Task brief — Please print, word for word, every line from the one that contains "F1: 500mA (+12V, W7) -> 500mA (W7, W12)" through the last line of the records, and nothing else.

Supplied records —
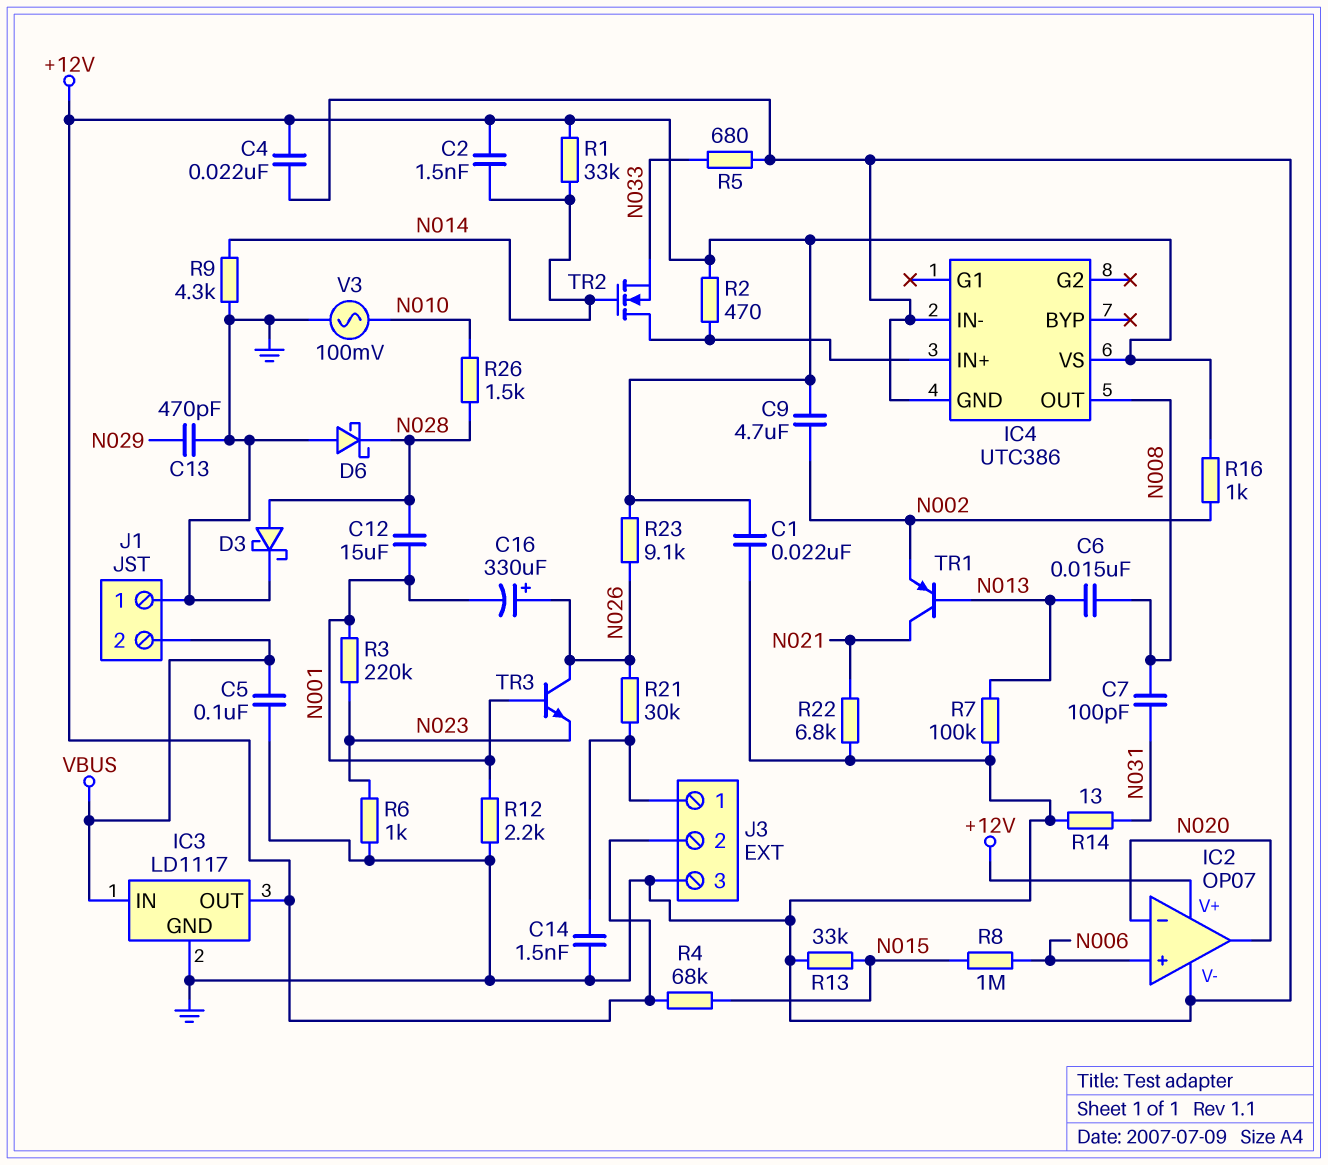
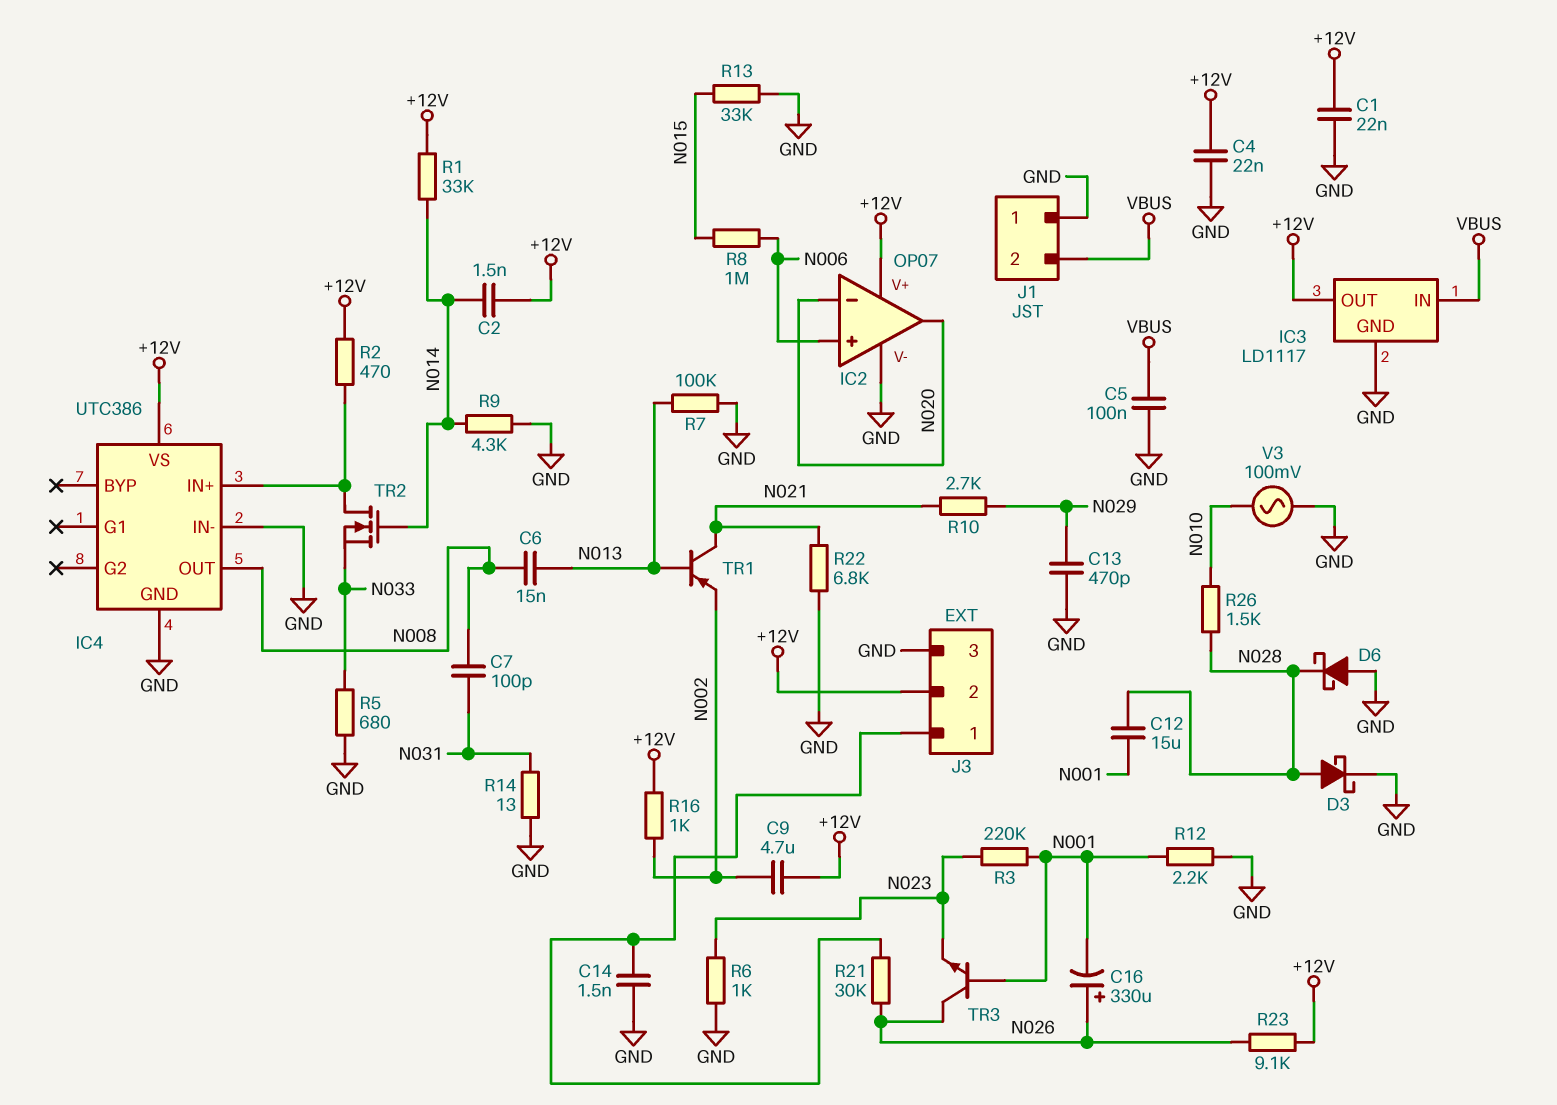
R4: 68k (+12V, N015) -> none
R10: none -> 2.7k (N021, N029)

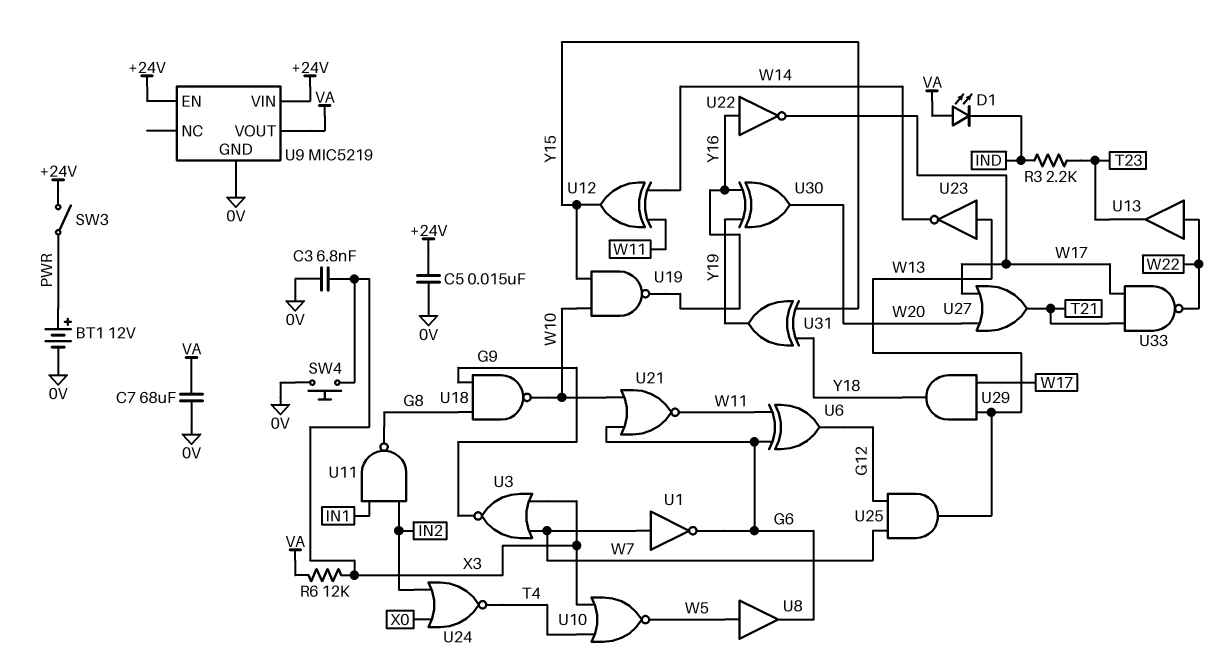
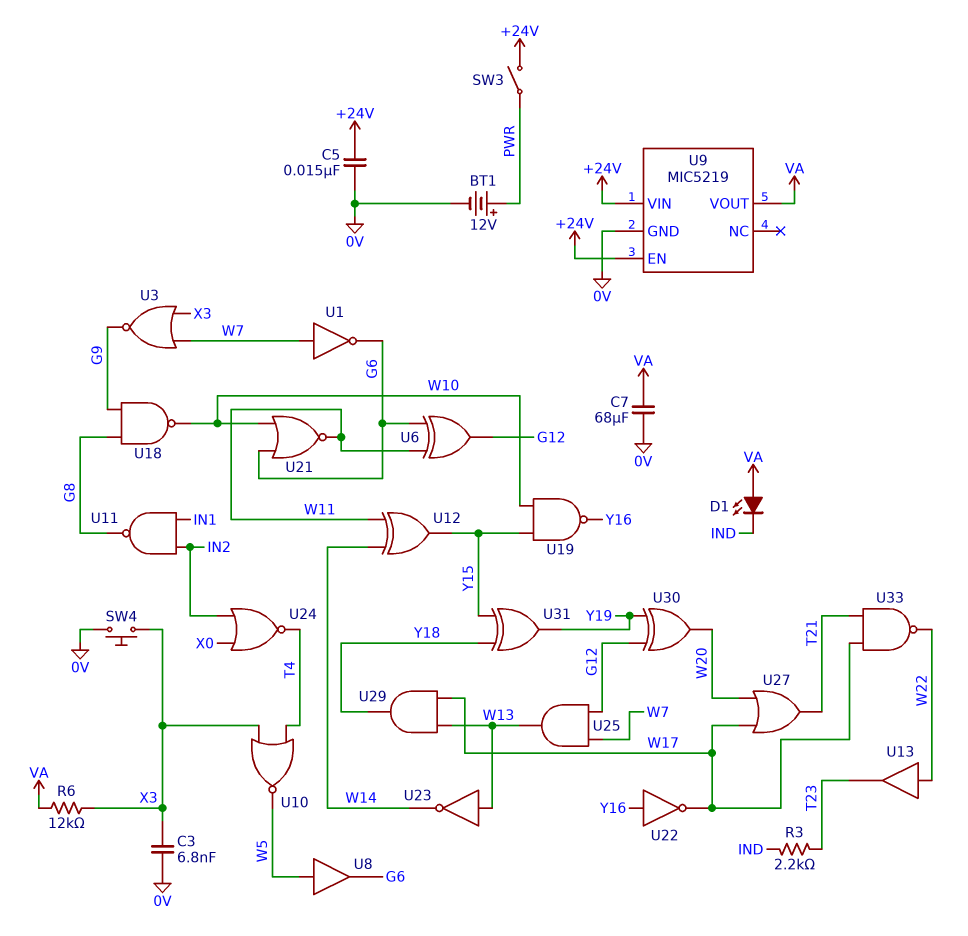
U30: XOR (in Y16, in Y19, out W20) -> XOR (in G12, in Y19, out W20)

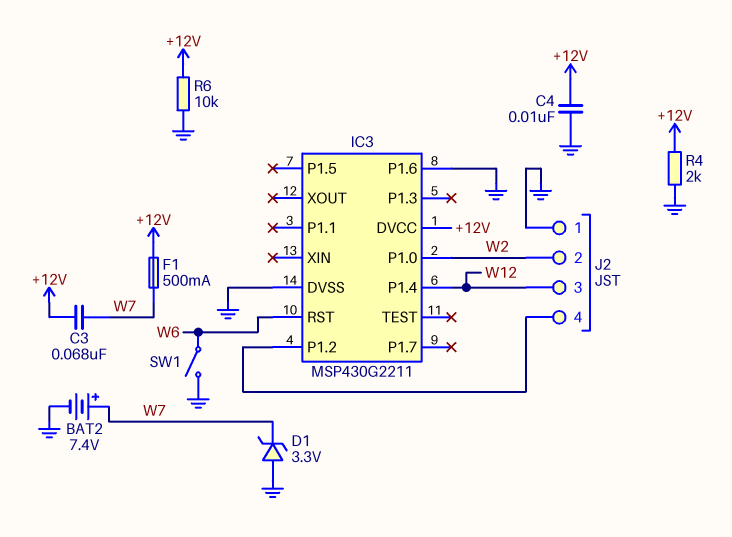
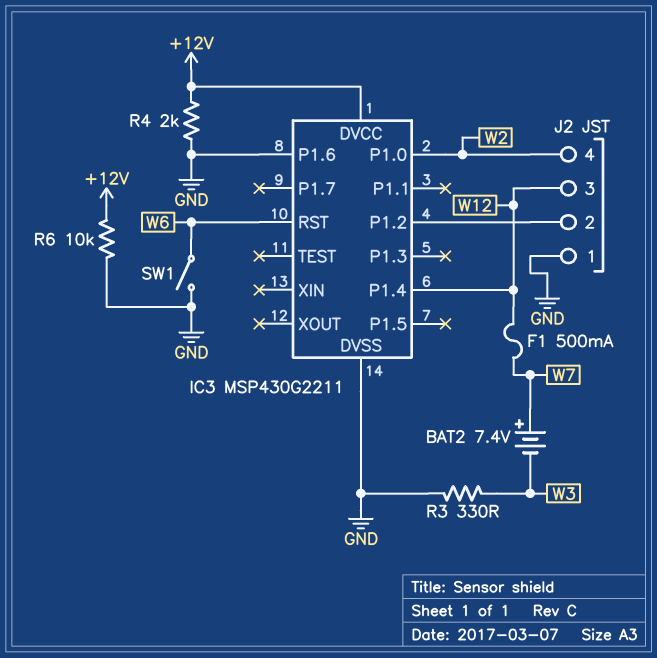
BAT2: 7.4V (plus W7, minus GND) -> 7.4V (plus W7, minus W3)
C3: 68nF (+12V, W7) -> none
C4: 10nF (+12V, GND) -> none
D1: zener 3.3V (A GND, K W7) -> none
F1: 500mA (+12V, W7) -> 500mA (W7, W12)
J2 pin 2: W2 -> IC3/P1.2
J2 pin 4: IC3/P1.2 -> W2
R3: none -> 330 (GND, W3)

Answer section —
F1: 500mA (+12V, W7) -> 500mA (W7, W12)
J2 pin 2: W2 -> IC3/P1.2
J2 pin 4: IC3/P1.2 -> W2
R3: none -> 330 (GND, W3)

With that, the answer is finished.